● Extracted entries:
*** Begin section ***

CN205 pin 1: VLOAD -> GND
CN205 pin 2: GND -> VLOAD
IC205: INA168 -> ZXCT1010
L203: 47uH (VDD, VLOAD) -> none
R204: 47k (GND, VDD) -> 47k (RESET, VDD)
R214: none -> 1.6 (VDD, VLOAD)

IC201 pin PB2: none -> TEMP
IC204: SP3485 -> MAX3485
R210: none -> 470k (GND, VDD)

*** End section ***
*** Begin section ***

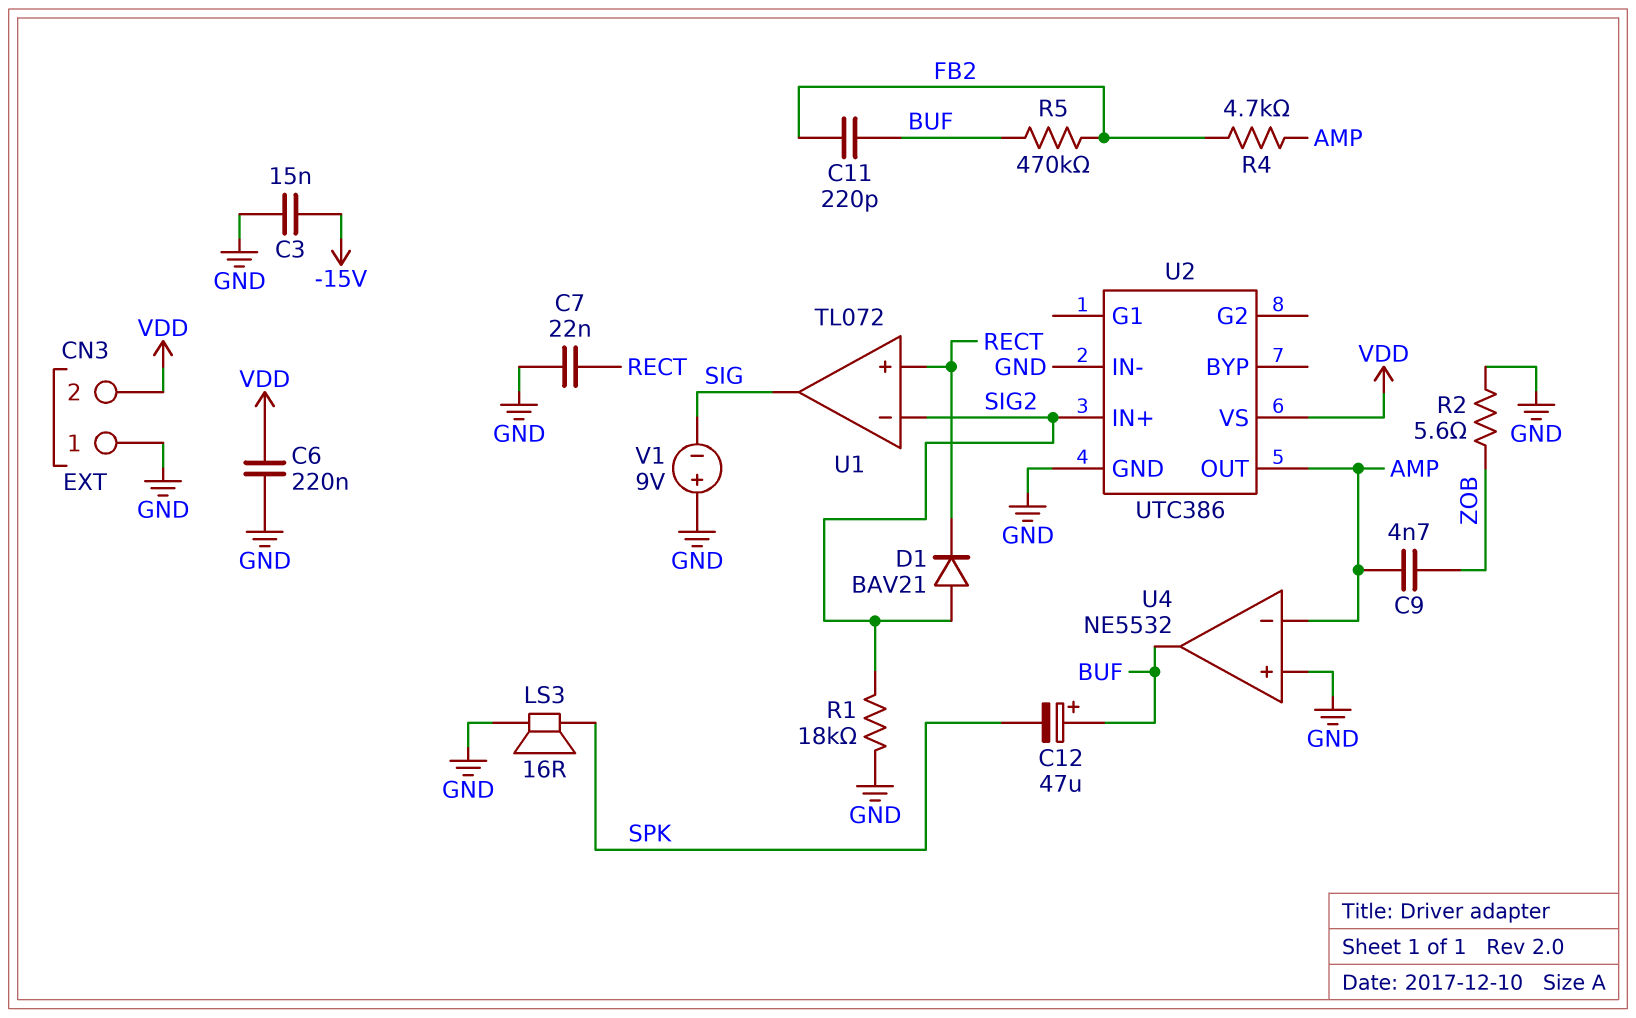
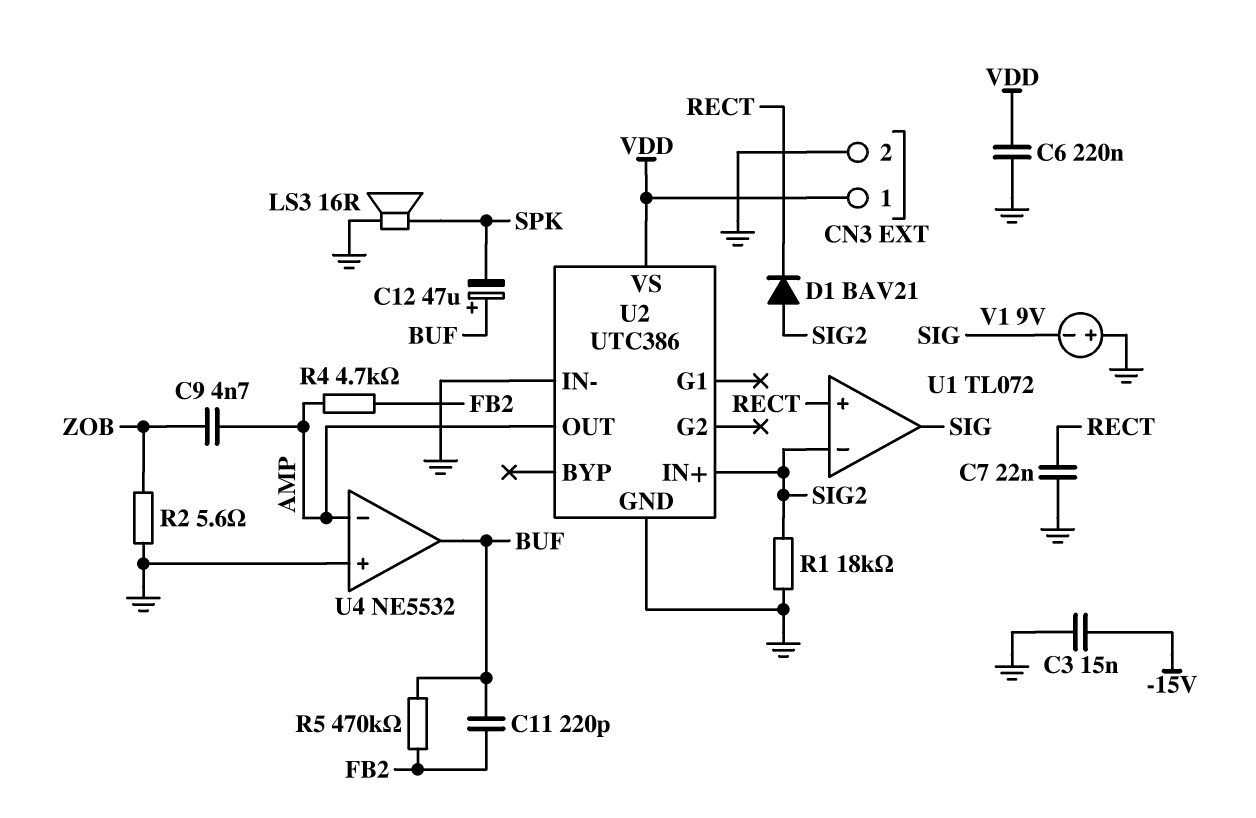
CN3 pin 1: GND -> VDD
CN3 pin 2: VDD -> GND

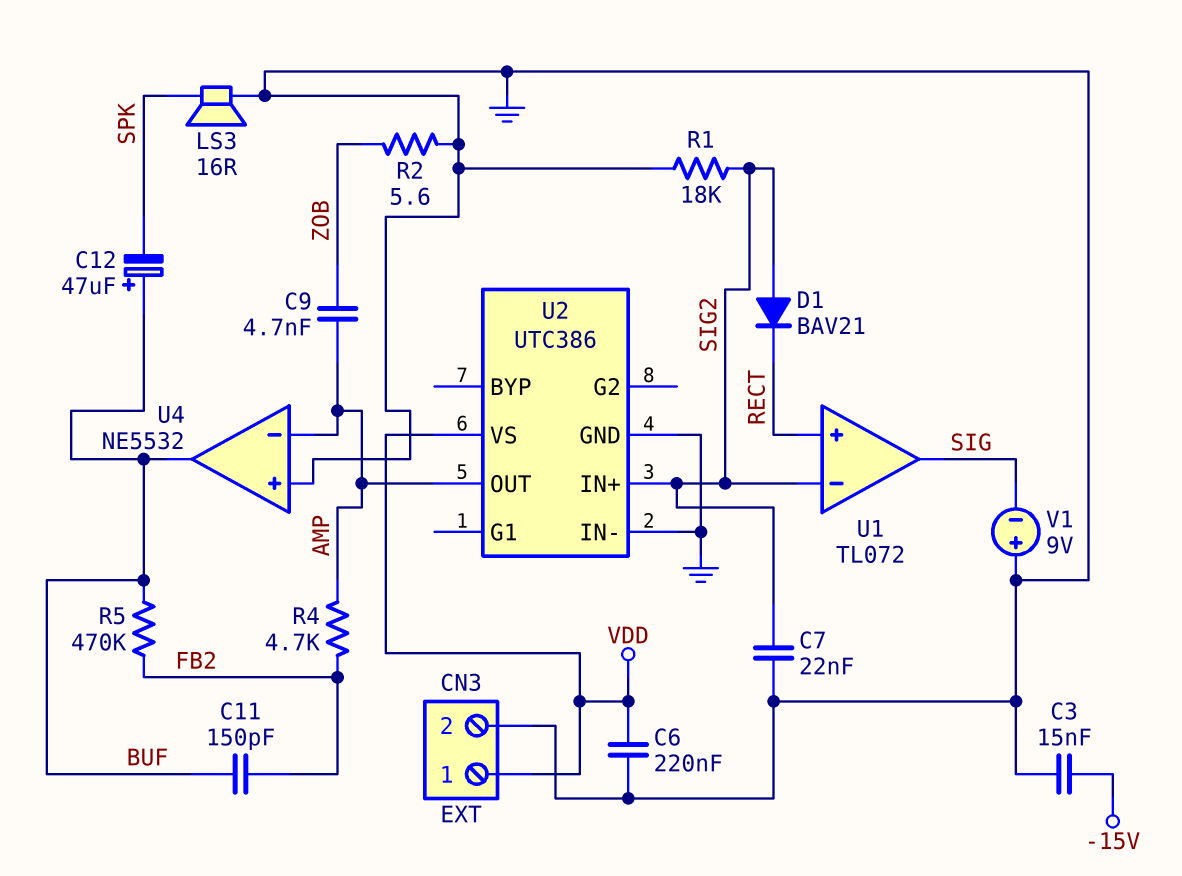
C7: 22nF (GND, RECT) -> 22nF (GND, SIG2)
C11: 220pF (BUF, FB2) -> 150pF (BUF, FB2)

*** End section ***
*** Begin section ***

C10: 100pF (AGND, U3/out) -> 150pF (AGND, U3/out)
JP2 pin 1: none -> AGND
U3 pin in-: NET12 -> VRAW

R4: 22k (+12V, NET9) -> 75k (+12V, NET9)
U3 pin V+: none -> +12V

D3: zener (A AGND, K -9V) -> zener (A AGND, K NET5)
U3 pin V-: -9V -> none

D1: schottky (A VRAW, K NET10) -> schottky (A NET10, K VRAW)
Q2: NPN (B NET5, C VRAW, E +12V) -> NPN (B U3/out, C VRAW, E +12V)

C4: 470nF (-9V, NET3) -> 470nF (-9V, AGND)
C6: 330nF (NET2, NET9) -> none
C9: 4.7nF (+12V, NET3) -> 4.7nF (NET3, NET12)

*** End section ***

● Problem description: Above are the records; from them, give again exactly the lines from the one containing "CN205 pin 1: VLOAD -> GND" through the one containing "R210: none -> 470k (GND, VDD)", both included.

● Reply:
CN205 pin 1: VLOAD -> GND
CN205 pin 2: GND -> VLOAD
IC205: INA168 -> ZXCT1010
L203: 47uH (VDD, VLOAD) -> none
R204: 47k (GND, VDD) -> 47k (RESET, VDD)
R214: none -> 1.6 (VDD, VLOAD)

IC201 pin PB2: none -> TEMP
IC204: SP3485 -> MAX3485
R210: none -> 470k (GND, VDD)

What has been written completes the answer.